▸ **WHAT YOU NEED TO DO**
In the data that follows, count the lines in which the word "brown" occurs, and report that figure alone.

··· RECORDS FOR THIS EXERCISE ···

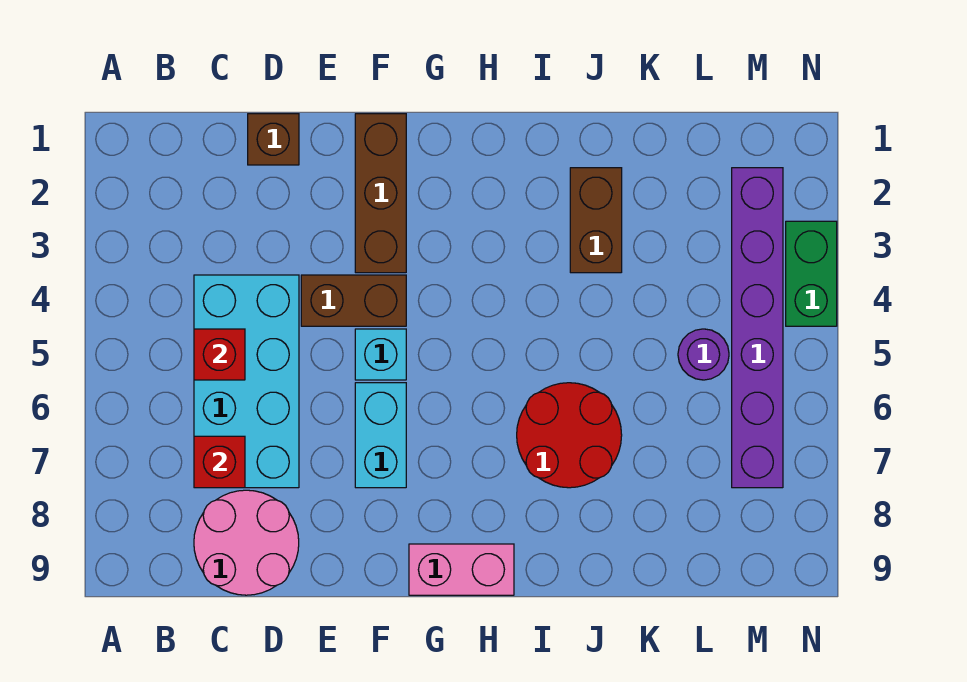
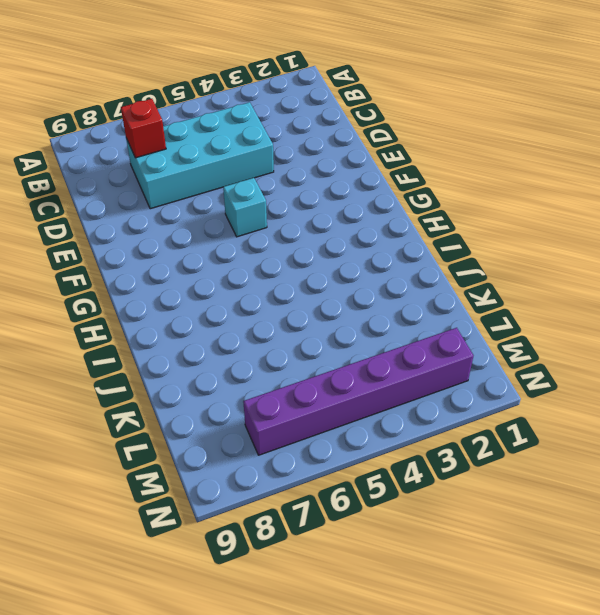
none -> pink round brick C8:D9 level 1
none -> brown brick D1 level 1
none -> brown brick E4:F4 level 1

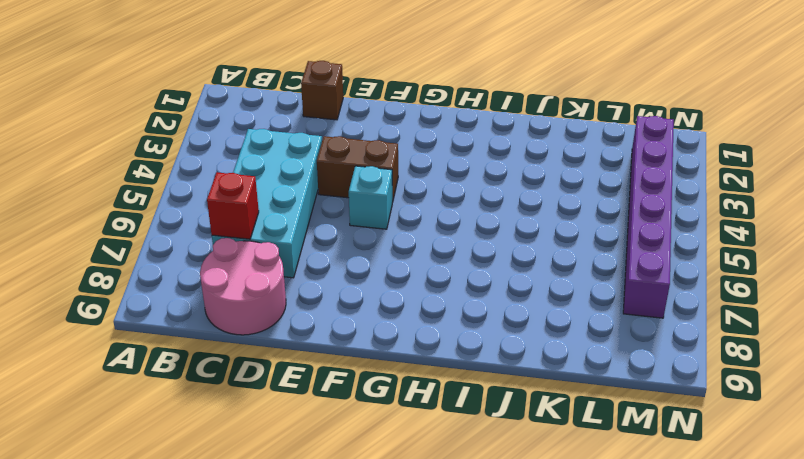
none -> brown brick F1:F3 level 1
none -> cyan brick F6:F7 level 1
none -> pink brick G9:H9 level 1

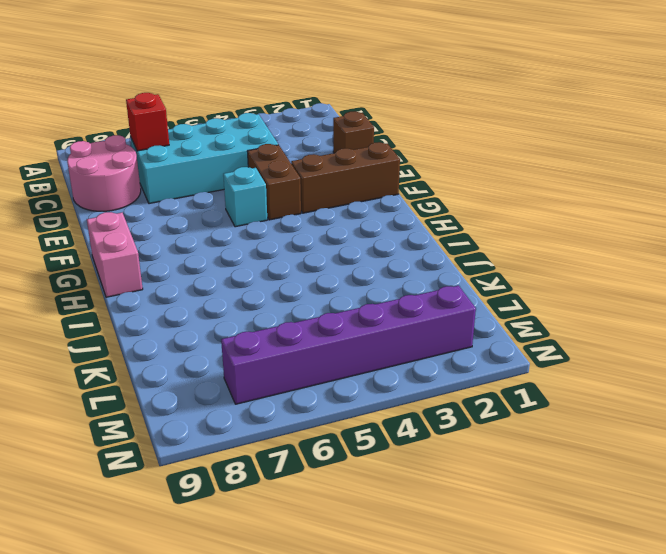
none -> cyan brick F6:F7 level 1
none -> red round brick I6:J7 level 1
none -> brown brick J2:J3 level 1

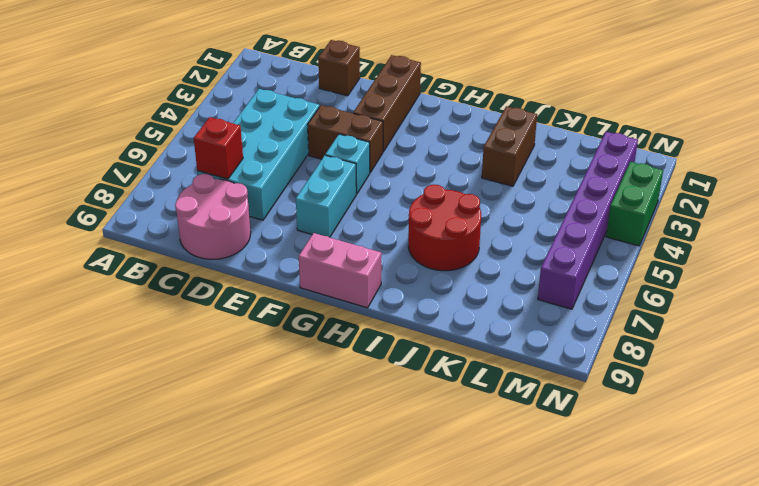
none -> purple round brick L5 level 1
none -> red brick C5 level 2

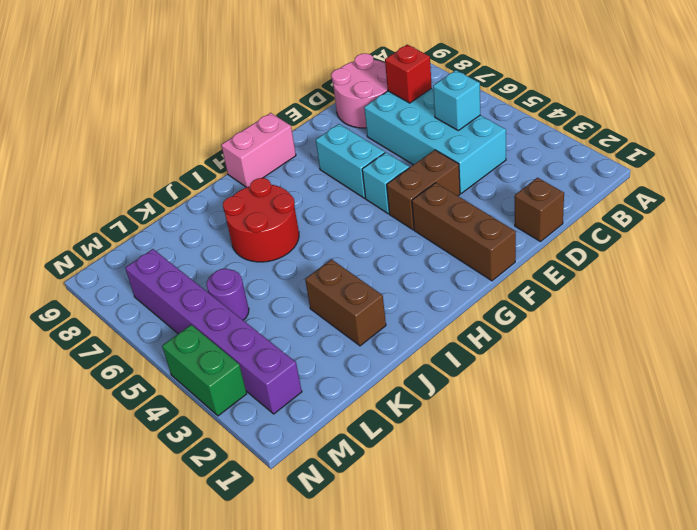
cyan brick C5 level 2 -> red brick C5 level 2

···

▸ **WRITTEN SOLUTION**
4